== Records supplied

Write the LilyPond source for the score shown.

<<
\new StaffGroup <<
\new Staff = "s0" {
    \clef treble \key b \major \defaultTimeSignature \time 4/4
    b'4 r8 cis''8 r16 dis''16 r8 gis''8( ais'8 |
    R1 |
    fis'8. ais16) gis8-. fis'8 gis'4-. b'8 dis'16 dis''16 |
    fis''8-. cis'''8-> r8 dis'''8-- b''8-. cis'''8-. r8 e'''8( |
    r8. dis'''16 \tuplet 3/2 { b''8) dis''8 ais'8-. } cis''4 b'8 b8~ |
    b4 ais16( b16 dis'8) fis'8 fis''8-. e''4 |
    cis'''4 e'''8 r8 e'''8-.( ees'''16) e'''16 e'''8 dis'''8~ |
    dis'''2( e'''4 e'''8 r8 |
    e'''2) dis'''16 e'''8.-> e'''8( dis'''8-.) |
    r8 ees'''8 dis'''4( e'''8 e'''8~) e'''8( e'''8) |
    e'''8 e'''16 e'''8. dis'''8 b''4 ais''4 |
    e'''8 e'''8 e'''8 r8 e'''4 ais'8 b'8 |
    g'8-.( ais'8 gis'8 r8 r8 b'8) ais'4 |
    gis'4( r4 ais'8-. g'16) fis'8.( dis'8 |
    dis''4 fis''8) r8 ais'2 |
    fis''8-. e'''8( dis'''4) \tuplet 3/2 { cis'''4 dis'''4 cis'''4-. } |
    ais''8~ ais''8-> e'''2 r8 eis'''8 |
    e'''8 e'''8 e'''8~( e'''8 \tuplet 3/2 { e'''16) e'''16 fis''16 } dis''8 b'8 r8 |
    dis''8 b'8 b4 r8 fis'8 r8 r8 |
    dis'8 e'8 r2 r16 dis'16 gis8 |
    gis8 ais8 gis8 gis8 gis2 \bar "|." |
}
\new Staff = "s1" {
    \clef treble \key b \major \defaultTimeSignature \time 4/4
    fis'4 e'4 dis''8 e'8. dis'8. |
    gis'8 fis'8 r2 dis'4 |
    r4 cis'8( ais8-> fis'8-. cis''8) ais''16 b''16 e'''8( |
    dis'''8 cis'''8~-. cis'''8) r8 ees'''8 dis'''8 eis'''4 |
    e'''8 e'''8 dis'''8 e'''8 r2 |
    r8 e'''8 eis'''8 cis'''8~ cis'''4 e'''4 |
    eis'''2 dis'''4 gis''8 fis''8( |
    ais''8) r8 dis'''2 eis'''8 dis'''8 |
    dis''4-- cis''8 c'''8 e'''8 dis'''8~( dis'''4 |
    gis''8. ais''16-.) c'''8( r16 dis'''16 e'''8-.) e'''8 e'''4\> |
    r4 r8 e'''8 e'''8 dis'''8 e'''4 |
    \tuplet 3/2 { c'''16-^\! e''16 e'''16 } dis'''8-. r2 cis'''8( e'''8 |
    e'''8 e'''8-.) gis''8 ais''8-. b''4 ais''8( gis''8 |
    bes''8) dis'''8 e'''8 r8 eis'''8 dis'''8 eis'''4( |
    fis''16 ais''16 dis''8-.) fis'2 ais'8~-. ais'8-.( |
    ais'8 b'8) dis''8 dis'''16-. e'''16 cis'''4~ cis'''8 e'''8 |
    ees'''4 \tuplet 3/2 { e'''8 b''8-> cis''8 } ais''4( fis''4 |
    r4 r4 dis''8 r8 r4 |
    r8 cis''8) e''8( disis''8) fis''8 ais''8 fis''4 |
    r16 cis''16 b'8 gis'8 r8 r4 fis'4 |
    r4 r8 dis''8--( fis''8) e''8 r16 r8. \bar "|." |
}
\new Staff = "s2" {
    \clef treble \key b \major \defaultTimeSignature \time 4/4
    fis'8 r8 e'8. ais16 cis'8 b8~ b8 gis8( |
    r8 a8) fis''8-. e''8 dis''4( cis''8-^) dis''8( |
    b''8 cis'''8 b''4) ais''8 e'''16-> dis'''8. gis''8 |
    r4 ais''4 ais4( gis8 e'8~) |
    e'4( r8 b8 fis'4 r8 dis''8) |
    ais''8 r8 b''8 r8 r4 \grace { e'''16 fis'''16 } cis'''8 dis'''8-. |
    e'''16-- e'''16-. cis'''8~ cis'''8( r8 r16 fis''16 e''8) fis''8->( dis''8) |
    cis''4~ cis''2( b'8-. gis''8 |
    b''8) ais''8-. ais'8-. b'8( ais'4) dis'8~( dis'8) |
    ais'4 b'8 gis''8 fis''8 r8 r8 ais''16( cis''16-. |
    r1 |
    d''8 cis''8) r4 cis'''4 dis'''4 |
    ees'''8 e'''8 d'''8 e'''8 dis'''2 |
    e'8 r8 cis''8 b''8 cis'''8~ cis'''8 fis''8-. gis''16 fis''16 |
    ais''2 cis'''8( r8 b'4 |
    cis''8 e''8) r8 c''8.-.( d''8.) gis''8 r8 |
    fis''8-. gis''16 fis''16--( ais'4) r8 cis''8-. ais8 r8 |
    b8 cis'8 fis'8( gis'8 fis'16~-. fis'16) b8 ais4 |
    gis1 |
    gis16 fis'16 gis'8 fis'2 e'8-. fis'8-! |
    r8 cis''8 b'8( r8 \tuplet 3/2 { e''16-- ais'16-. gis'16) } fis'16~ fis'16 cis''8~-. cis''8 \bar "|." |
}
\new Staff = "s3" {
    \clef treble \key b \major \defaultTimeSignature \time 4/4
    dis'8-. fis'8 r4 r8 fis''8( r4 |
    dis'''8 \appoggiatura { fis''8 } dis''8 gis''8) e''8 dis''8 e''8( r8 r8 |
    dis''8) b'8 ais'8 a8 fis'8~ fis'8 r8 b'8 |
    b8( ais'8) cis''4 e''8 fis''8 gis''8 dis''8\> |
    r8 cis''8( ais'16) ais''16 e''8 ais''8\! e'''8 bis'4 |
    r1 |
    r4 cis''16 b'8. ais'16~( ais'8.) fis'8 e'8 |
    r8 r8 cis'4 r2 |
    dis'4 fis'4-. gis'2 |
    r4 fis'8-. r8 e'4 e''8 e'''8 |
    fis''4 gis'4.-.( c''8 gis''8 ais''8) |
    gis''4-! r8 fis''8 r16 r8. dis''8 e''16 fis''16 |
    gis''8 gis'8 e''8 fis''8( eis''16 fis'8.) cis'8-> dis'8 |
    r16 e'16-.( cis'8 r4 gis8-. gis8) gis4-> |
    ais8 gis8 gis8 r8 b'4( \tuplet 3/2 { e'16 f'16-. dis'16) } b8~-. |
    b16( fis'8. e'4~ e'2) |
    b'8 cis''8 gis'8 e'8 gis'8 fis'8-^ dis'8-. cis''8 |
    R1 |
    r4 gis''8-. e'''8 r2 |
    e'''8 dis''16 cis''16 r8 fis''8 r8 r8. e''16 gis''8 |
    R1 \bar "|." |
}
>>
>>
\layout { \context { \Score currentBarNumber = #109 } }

====

> [Task goal]:
How many lines in the items contain the string "tuplet"? Reply with the number alone.

> [Exercise solution]:
7